From the first line to the last, output the data exactly as it stands, minus its pictures.

■ Extracted records ■
◆ ◆ ◆ ◆ ◆ ◆ ◆

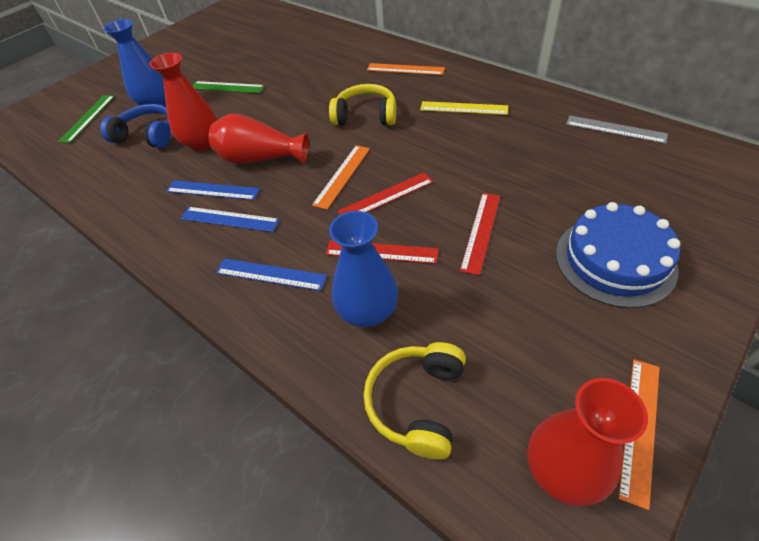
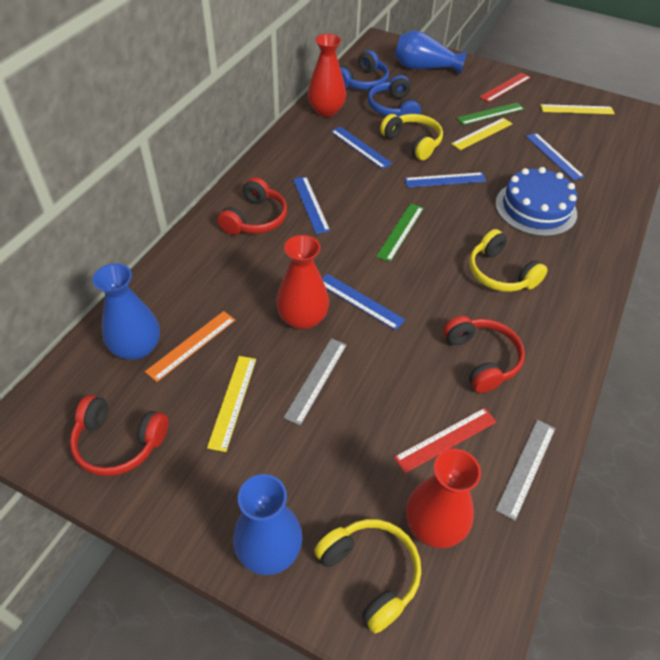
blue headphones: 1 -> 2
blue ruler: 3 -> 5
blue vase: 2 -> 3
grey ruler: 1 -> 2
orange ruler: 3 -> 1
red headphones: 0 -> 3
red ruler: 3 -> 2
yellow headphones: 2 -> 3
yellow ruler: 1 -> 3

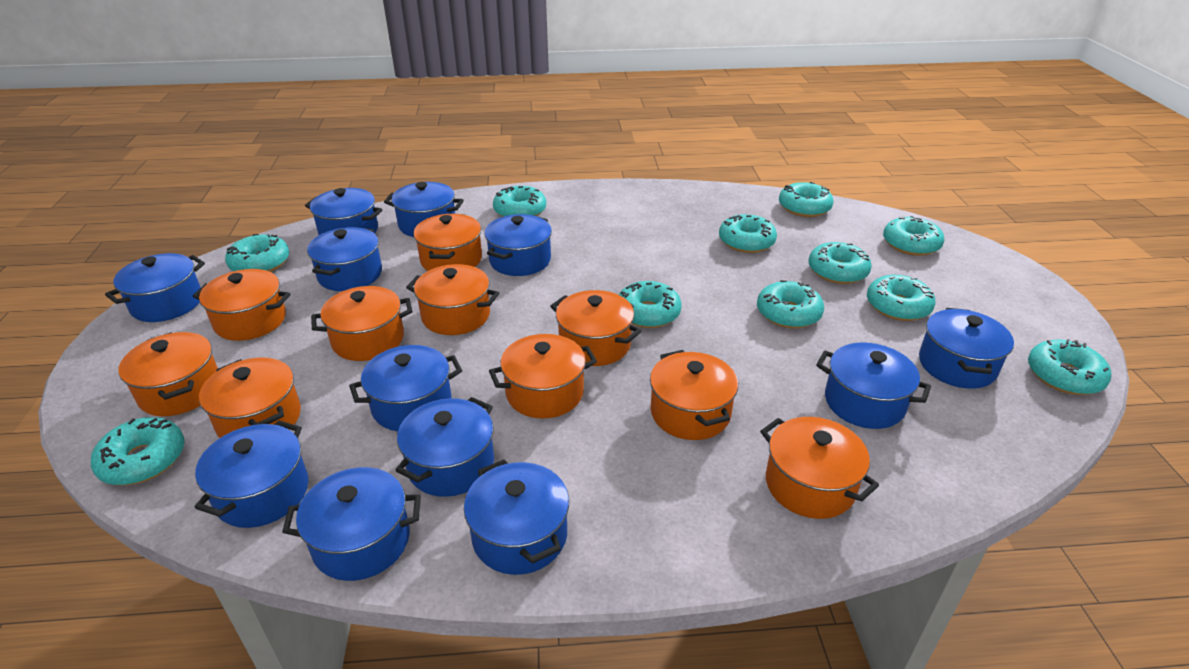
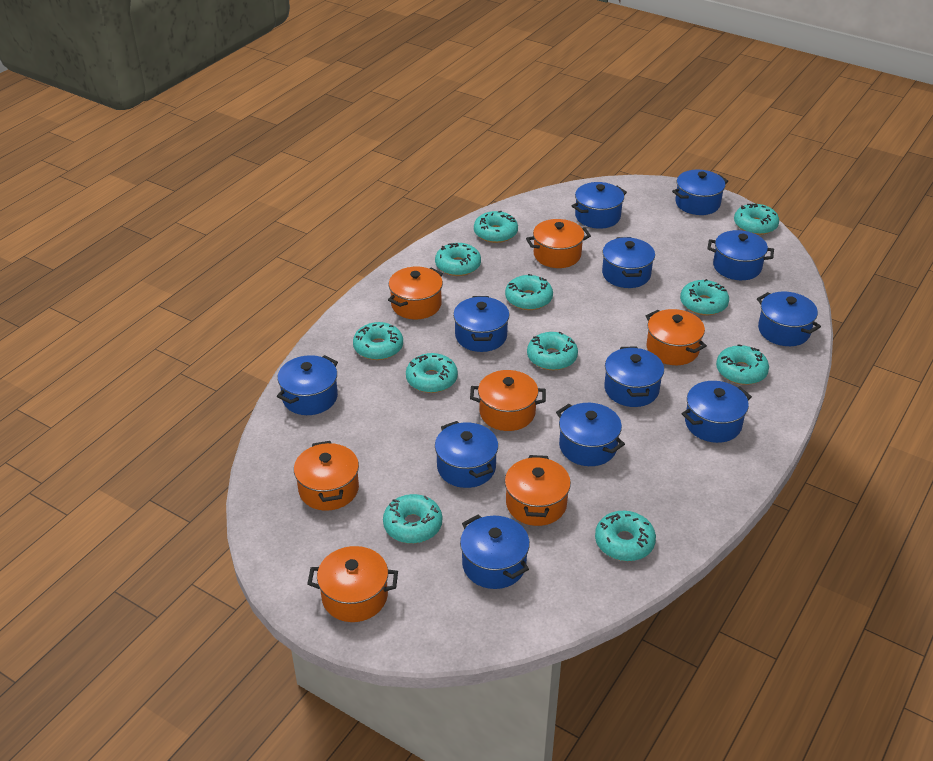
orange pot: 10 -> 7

◆ ◆ ◆ ◆ ◆ ◆ ◆

■ Answer space ■
blue headphones: 1 -> 2
blue ruler: 3 -> 5
blue vase: 2 -> 3
grey ruler: 1 -> 2
orange ruler: 3 -> 1
red headphones: 0 -> 3
red ruler: 3 -> 2
yellow headphones: 2 -> 3
yellow ruler: 1 -> 3

orange pot: 10 -> 7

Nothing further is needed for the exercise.